What follows is a listing to be transcribed exactly.

*** Record extracts

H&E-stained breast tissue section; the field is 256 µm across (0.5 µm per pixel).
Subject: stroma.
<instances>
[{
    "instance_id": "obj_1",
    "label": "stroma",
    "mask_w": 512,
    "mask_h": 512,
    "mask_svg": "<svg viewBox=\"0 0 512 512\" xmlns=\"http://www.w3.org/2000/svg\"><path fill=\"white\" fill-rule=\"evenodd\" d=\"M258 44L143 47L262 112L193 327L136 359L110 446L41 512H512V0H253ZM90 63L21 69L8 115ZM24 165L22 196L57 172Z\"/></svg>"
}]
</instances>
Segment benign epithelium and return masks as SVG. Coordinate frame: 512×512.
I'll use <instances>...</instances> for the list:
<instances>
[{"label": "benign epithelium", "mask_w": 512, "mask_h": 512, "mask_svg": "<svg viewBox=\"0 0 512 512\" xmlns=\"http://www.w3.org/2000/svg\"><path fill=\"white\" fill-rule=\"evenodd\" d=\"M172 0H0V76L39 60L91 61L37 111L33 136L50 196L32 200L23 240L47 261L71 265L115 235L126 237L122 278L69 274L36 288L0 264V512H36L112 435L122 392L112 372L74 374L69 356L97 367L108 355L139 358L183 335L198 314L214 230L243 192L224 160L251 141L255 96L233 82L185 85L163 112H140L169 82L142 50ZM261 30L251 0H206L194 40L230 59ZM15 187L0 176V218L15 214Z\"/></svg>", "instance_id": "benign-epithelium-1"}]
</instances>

******

Final answer:
H&E-stained breast tissue section; the field is 256 µm across (0.5 µm per pixel).
Subject: stroma.
<instances>
[{
    "instance_id": "obj_1",
    "label": "stroma",
    "mask_w": 512,
    "mask_h": 512,
    "mask_svg": "<svg viewBox=\"0 0 512 512\" xmlns=\"http://www.w3.org/2000/svg\"><path fill=\"white\" fill-rule=\"evenodd\" d=\"M258 44L143 47L262 112L193 327L136 359L110 446L41 512H512V0H253ZM90 63L21 69L8 115ZM24 165L22 196L57 172Z\"/></svg>"
}]
</instances>
Segment benign epithelium and return masks as SVG. Coordinate frame: 512×512.
I'll use <instances>...</instances> for the list:
<instances>
[{"label": "benign epithelium", "mask_w": 512, "mask_h": 512, "mask_svg": "<svg viewBox=\"0 0 512 512\" xmlns=\"http://www.w3.org/2000/svg\"><path fill=\"white\" fill-rule=\"evenodd\" d=\"M172 0H0V76L39 60L91 61L37 111L33 136L50 196L32 200L23 240L47 261L71 265L115 235L126 237L122 278L69 274L36 288L0 264V512H36L112 435L122 392L112 372L74 374L69 356L97 367L108 355L139 358L183 335L198 314L214 230L243 192L224 160L251 141L255 96L233 82L185 85L163 112H140L169 82L142 50ZM261 30L251 0H206L194 40L230 59ZM15 187L0 176V218L15 214Z\"/></svg>", "instance_id": "benign-epithelium-1"}]
</instances>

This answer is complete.